## INSTRUCTIONS TO FOLLOW
Return the data exactly, apart from leaving out the pictures.
--- PROVIDED INFORMATION Enclosed Below ---
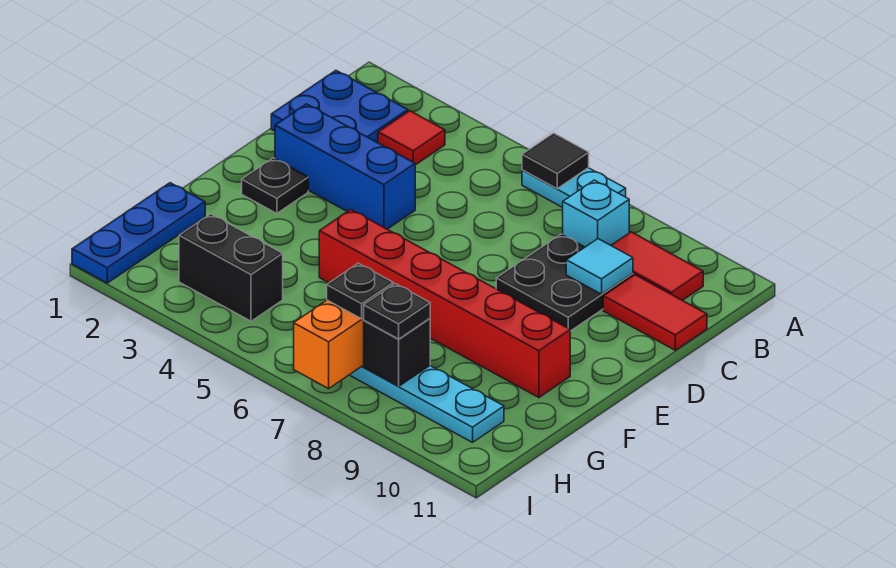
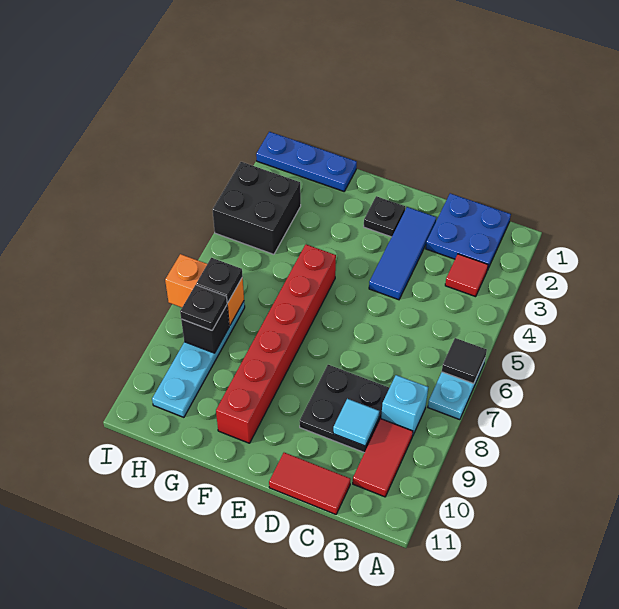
red tile C10:C11 level 1 -> red tile C11:D11 level 1
blue brick D2:D4 level 1 -> blue tile D2:D4 level 1
black brick H3:H4 level 1 -> black brick H3:I4 level 1

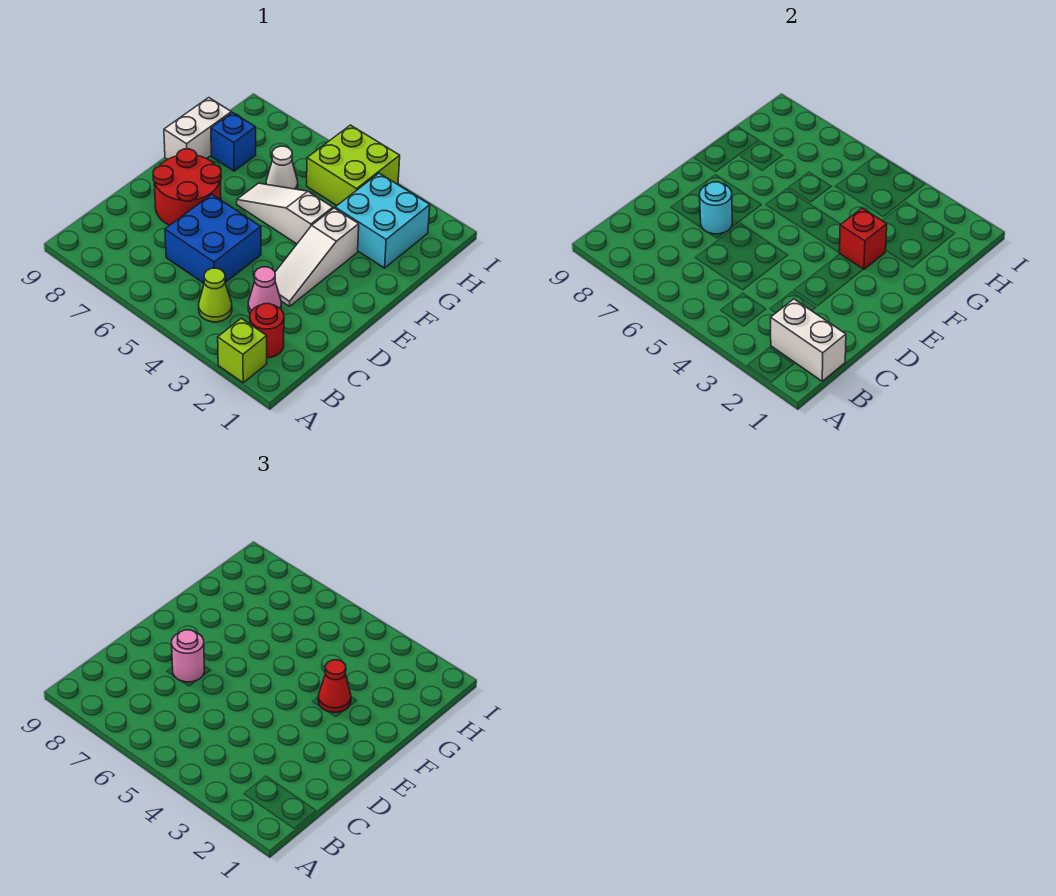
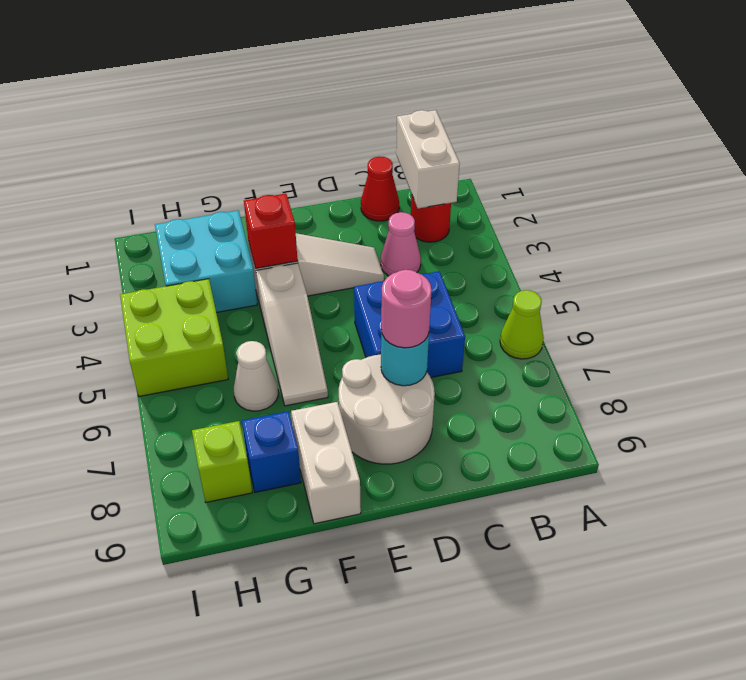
lime brick A2 level 1 -> lime brick H8 level 1
lime cone B4 level 1 -> lime cone A6 level 1
red round brick D7:E8 level 1 -> white round brick D7:E8 level 1
red cone F3 level 3 -> red cone C1 level 1
white brick F9:G9 level 1 -> white brick F8:F9 level 1

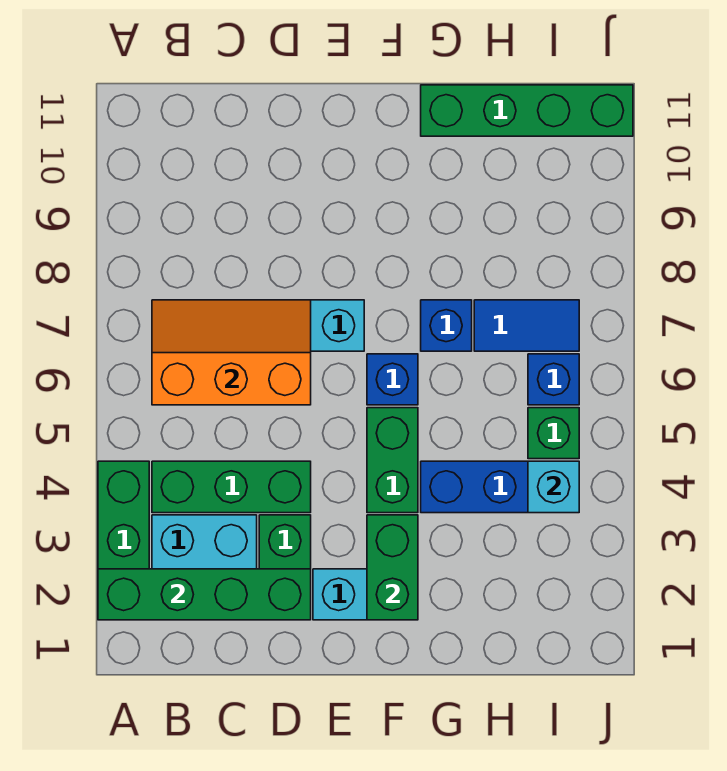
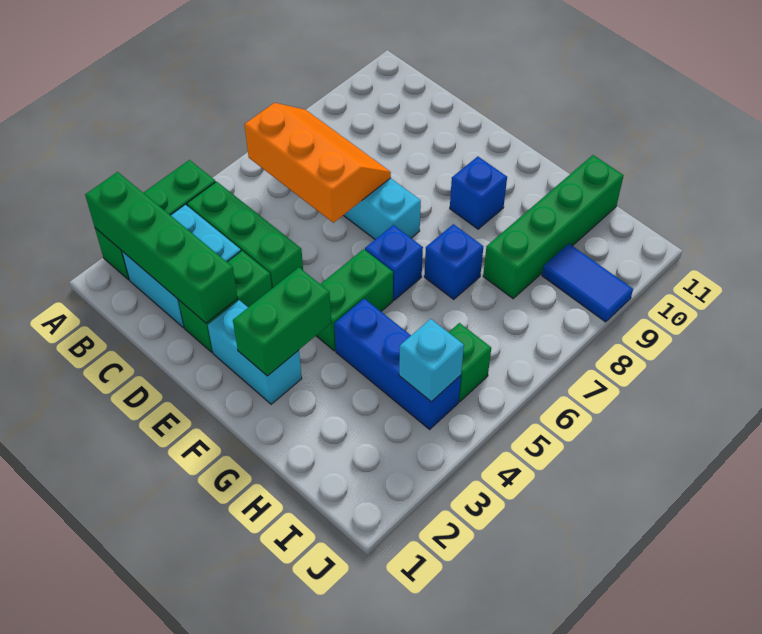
green brick G11:J11 level 1 -> green brick H8:H11 level 1
blue tile H7:I7 level 1 -> blue tile I9:J9 level 1
blue brick I6 level 1 -> blue brick F9 level 1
--- End of Enclosed PROVIDED INFORMATION ---
## ANSWER AREA
red tile C10:C11 level 1 -> red tile C11:D11 level 1
blue brick D2:D4 level 1 -> blue tile D2:D4 level 1
black brick H3:H4 level 1 -> black brick H3:I4 level 1

lime brick A2 level 1 -> lime brick H8 level 1
lime cone B4 level 1 -> lime cone A6 level 1
red round brick D7:E8 level 1 -> white round brick D7:E8 level 1
red cone F3 level 3 -> red cone C1 level 1
white brick F9:G9 level 1 -> white brick F8:F9 level 1

green brick G11:J11 level 1 -> green brick H8:H11 level 1
blue tile H7:I7 level 1 -> blue tile I9:J9 level 1
blue brick I6 level 1 -> blue brick F9 level 1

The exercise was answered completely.